WHAT TO PRODUCE
Transcribe the data as written, minus images.

DATA FOR THIS EXERCISE
☆ ☆ ☆ ☆

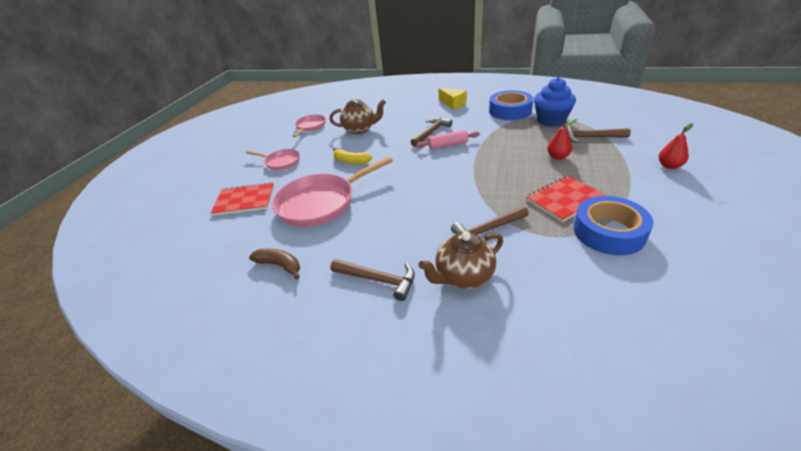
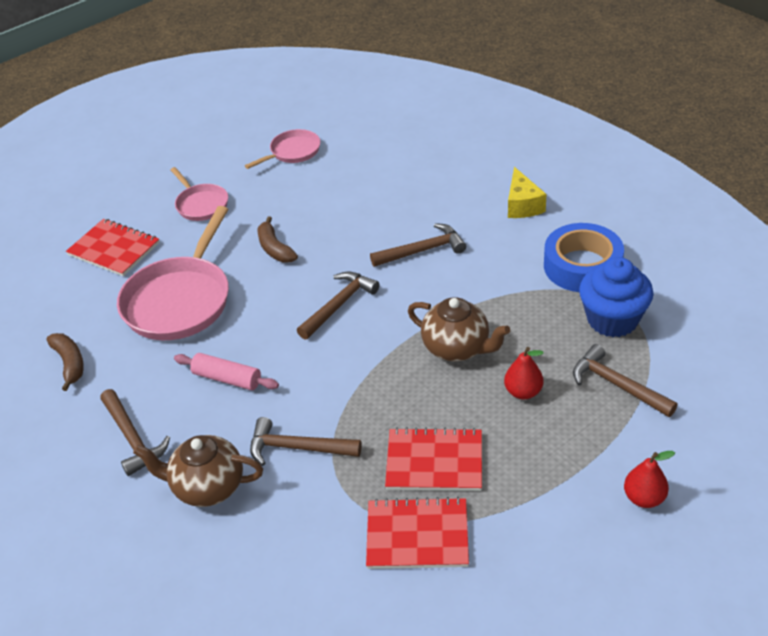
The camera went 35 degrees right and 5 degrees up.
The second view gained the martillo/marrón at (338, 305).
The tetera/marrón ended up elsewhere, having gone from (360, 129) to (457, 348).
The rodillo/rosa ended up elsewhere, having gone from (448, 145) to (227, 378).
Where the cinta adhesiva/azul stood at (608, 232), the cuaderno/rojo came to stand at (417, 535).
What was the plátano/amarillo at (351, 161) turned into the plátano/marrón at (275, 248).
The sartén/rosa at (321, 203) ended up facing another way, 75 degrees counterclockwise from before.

☆ ☆ ☆ ☆

RESULT FOR THIS TASK
The camera went 35 degrees right and 5 degrees up.
The second view gained the martillo/marrón at (338, 305).
The tetera/marrón ended up elsewhere, having gone from (360, 129) to (457, 348).
The rodillo/rosa ended up elsewhere, having gone from (448, 145) to (227, 378).
Where the cinta adhesiva/azul stood at (608, 232), the cuaderno/rojo came to stand at (417, 535).
What was the plátano/amarillo at (351, 161) turned into the plátano/marrón at (275, 248).
The sartén/rosa at (321, 203) ended up facing another way, 75 degrees counterclockwise from before.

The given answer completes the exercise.